**What to do**
Tell me how many lines in the entries below contain the word "grey"; reply with the number and nothing else.
=== Provided data ===
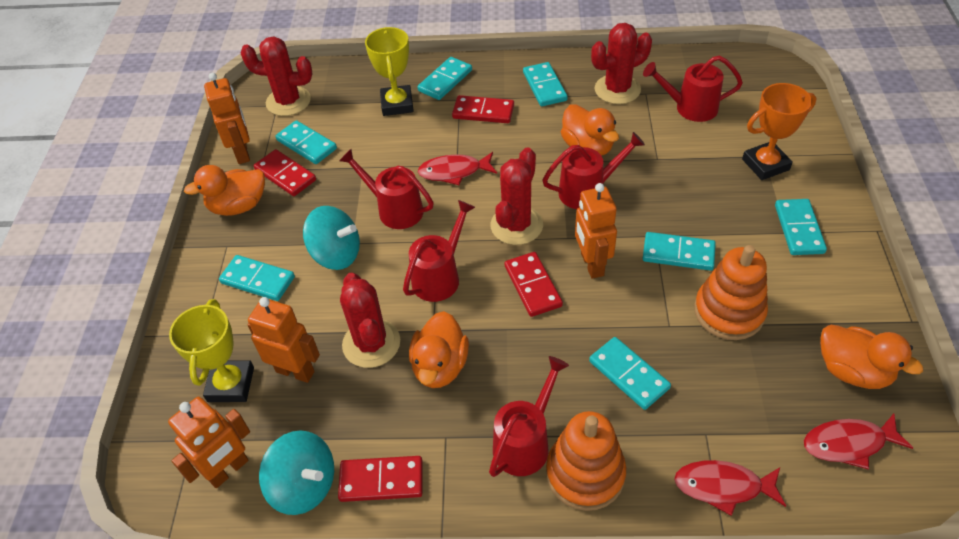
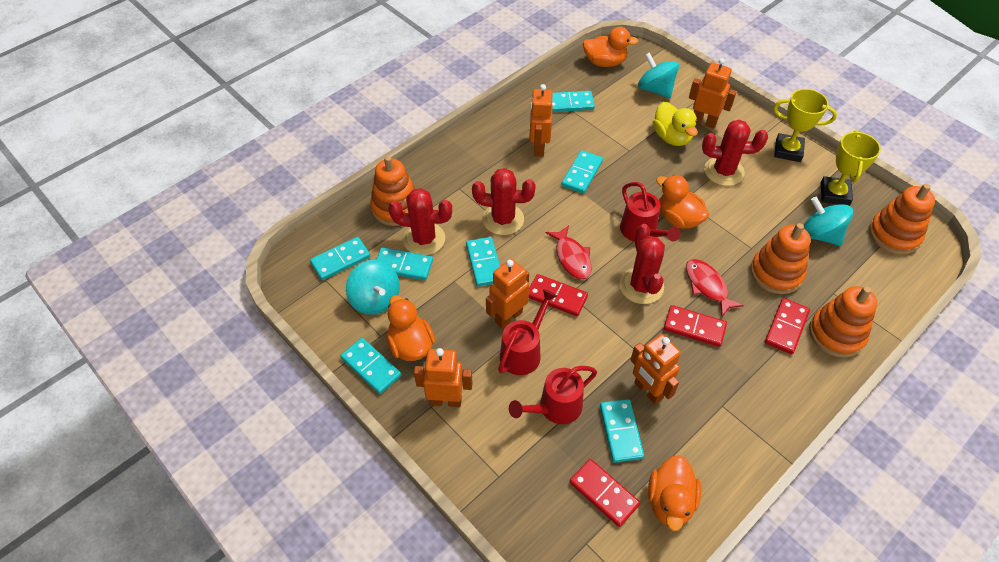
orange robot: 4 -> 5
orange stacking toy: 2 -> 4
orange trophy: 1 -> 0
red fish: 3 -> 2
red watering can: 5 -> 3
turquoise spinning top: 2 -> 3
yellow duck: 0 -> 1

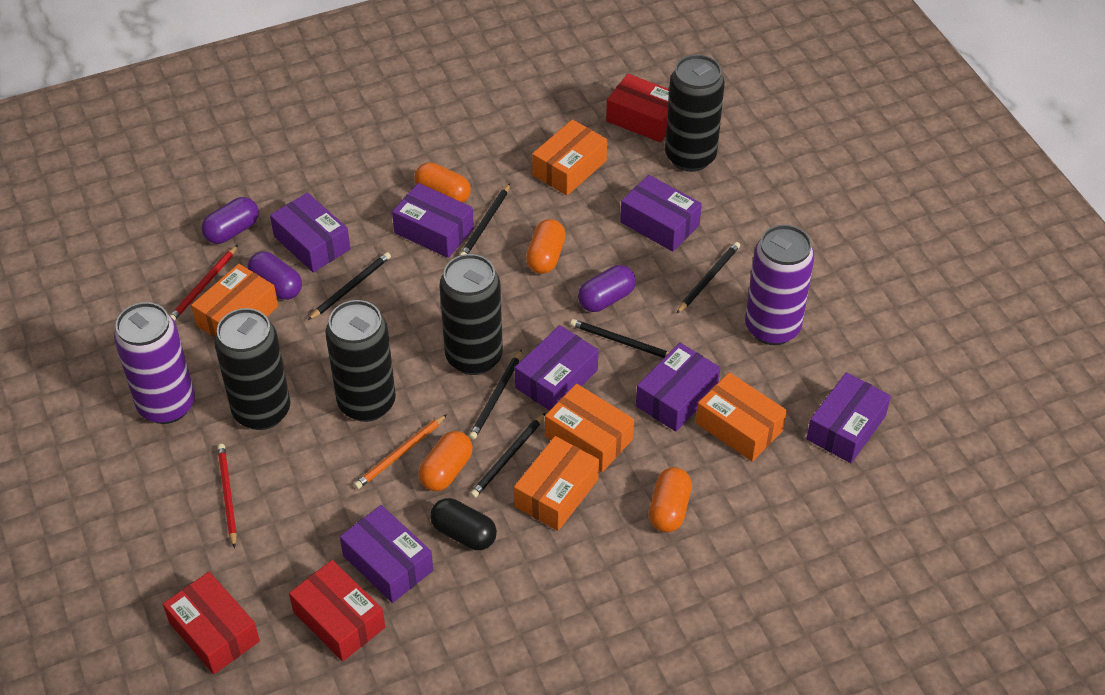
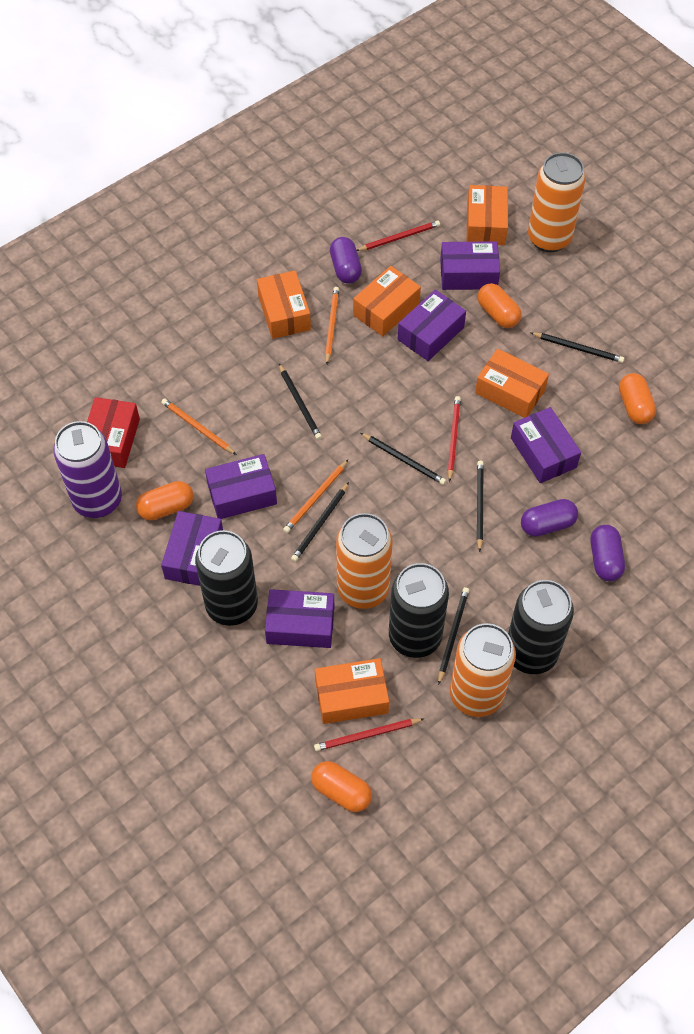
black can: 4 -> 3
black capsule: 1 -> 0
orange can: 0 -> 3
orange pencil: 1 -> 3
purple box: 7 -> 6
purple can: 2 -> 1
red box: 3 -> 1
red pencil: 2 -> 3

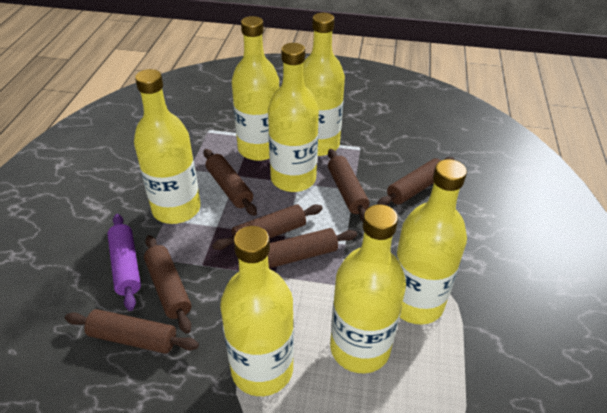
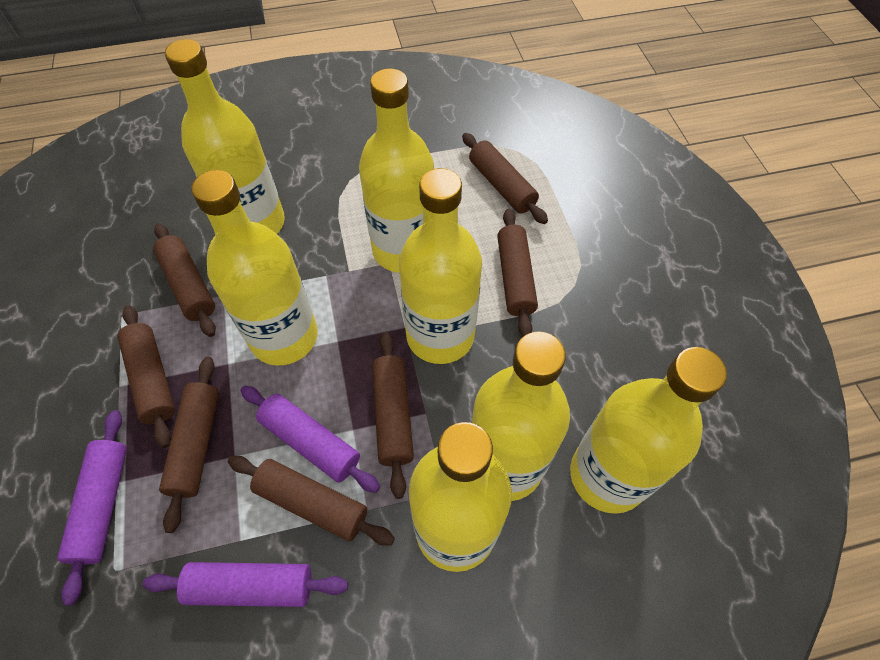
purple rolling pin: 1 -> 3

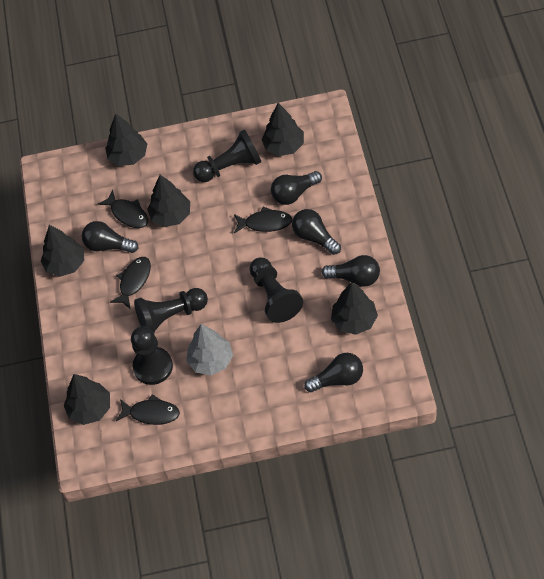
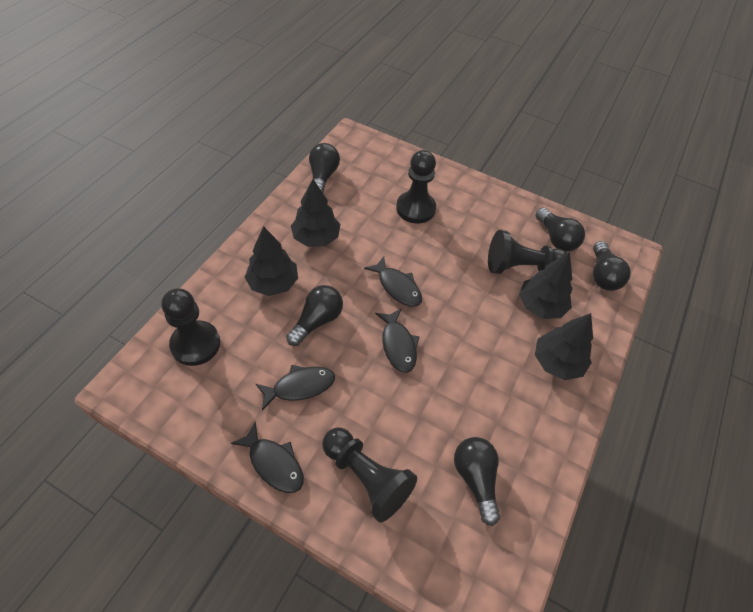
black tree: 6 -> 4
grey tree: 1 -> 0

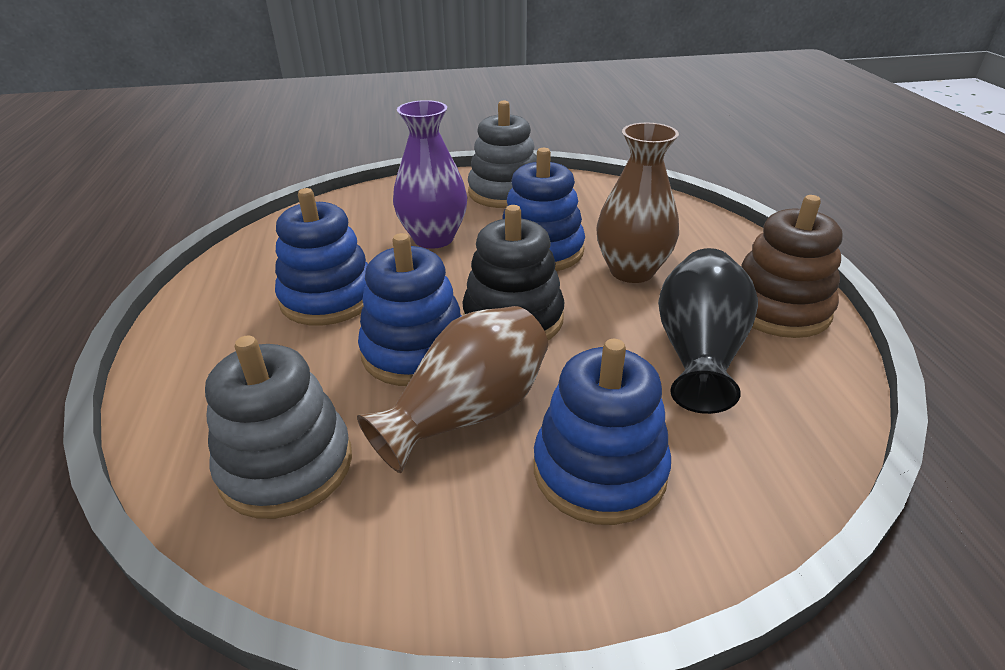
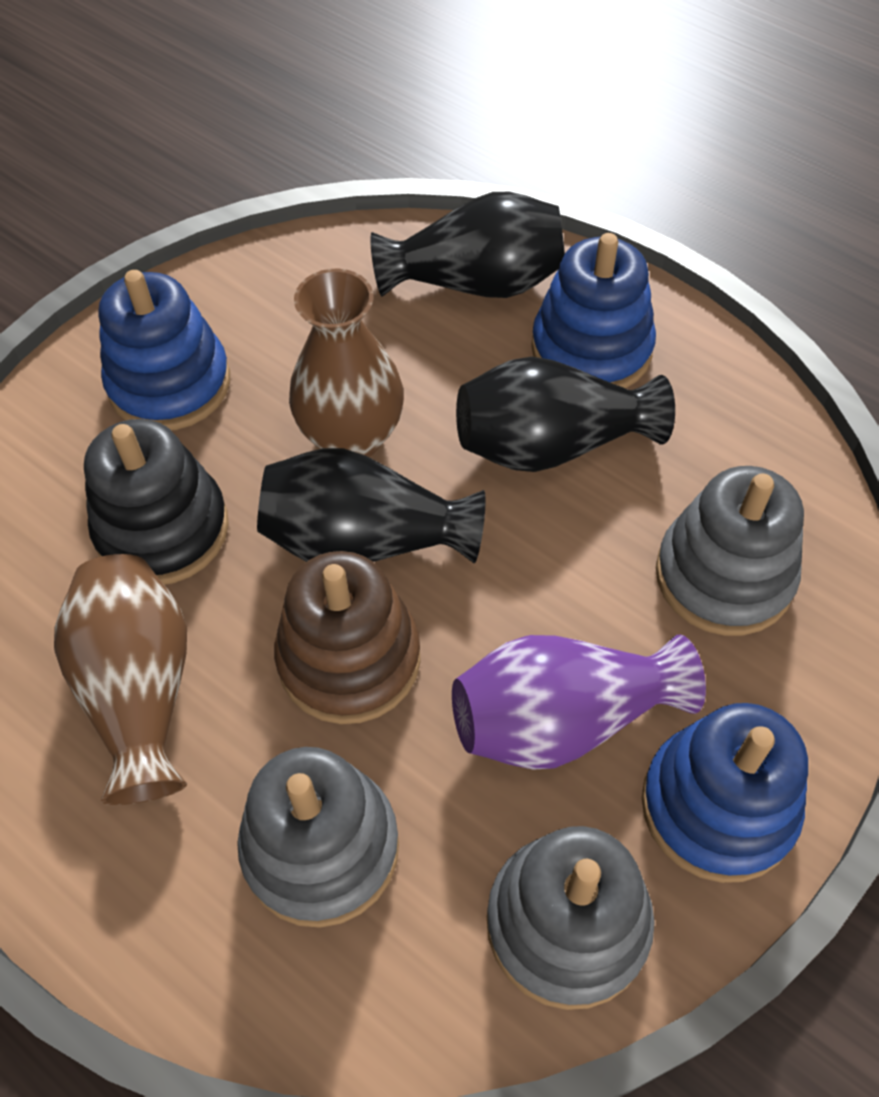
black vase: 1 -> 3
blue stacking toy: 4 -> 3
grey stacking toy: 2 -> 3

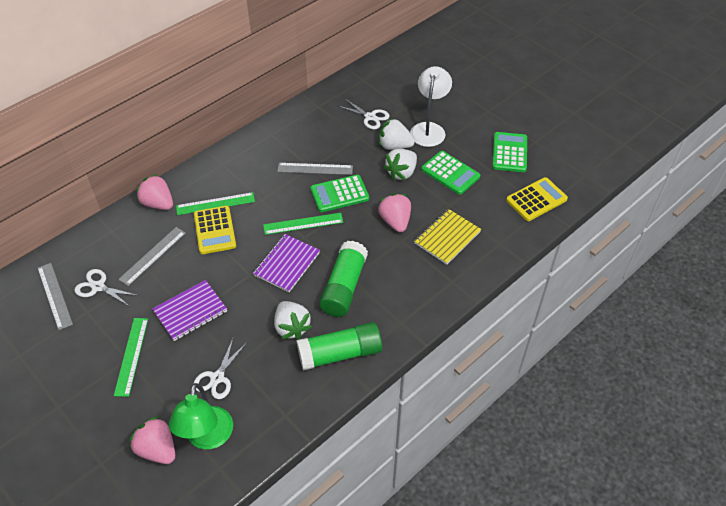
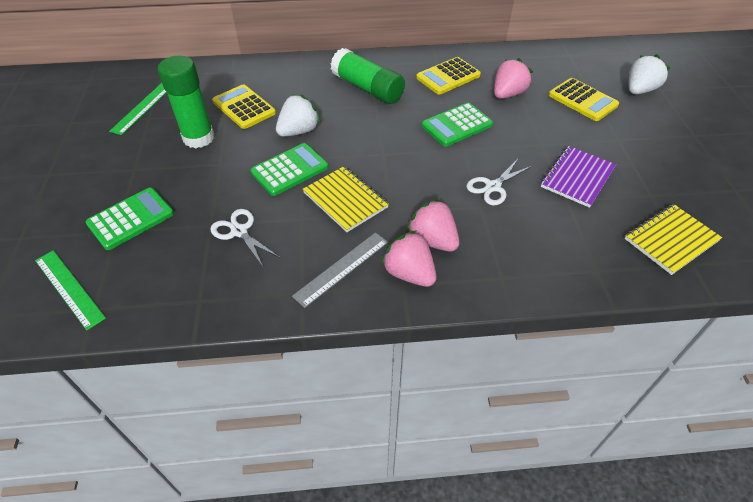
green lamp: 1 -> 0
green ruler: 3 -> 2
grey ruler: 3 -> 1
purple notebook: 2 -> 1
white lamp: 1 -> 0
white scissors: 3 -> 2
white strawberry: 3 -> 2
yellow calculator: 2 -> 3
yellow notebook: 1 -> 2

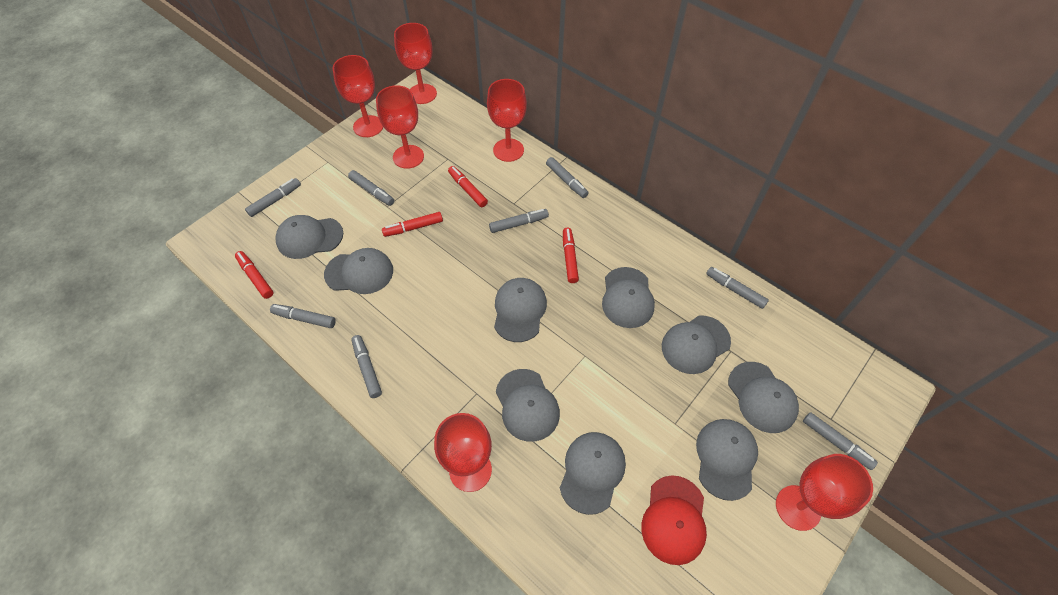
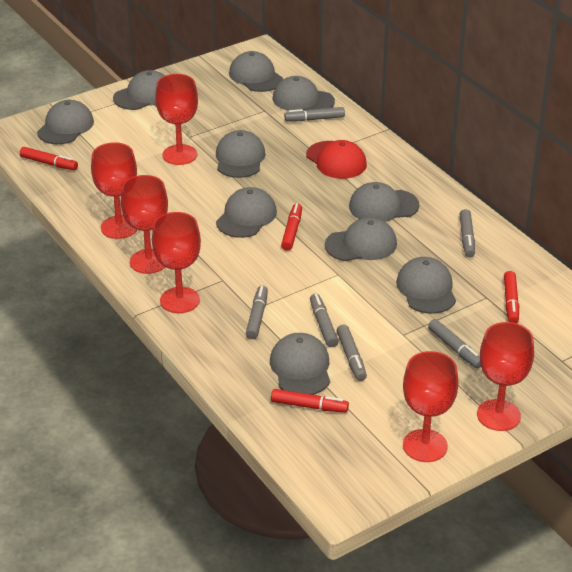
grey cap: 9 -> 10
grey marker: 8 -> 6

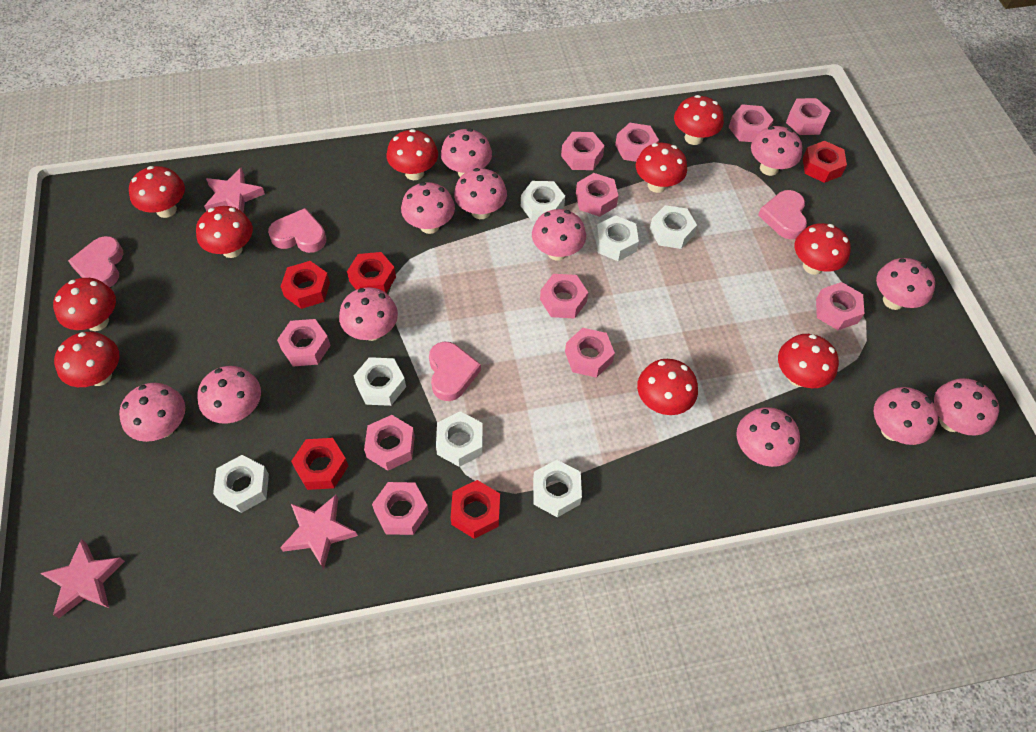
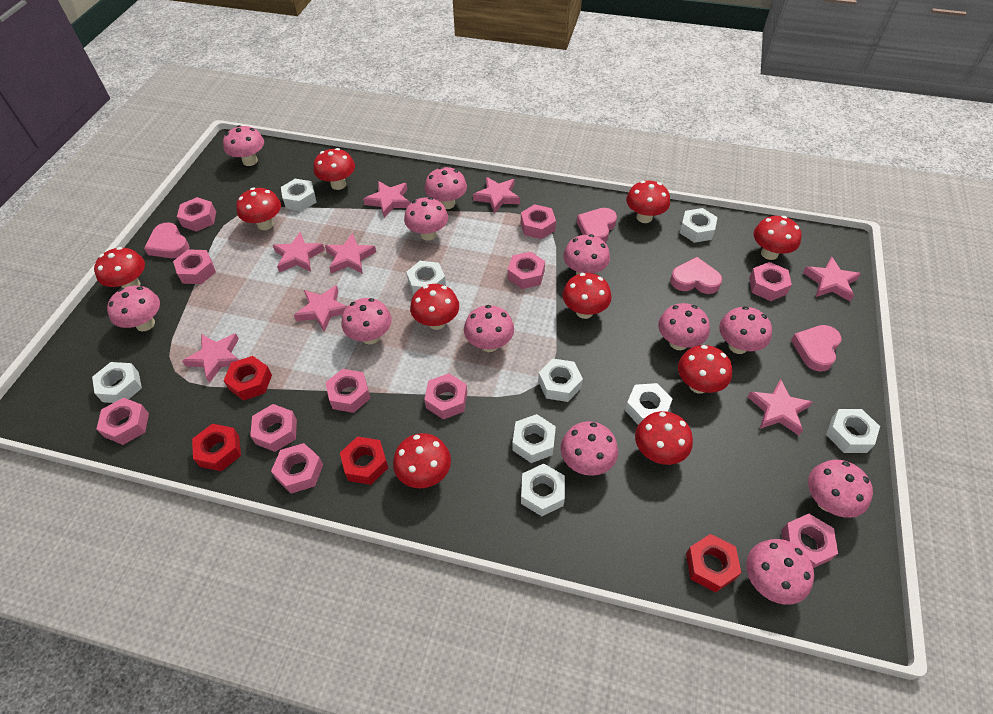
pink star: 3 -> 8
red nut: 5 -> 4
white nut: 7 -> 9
===
**Response below**
5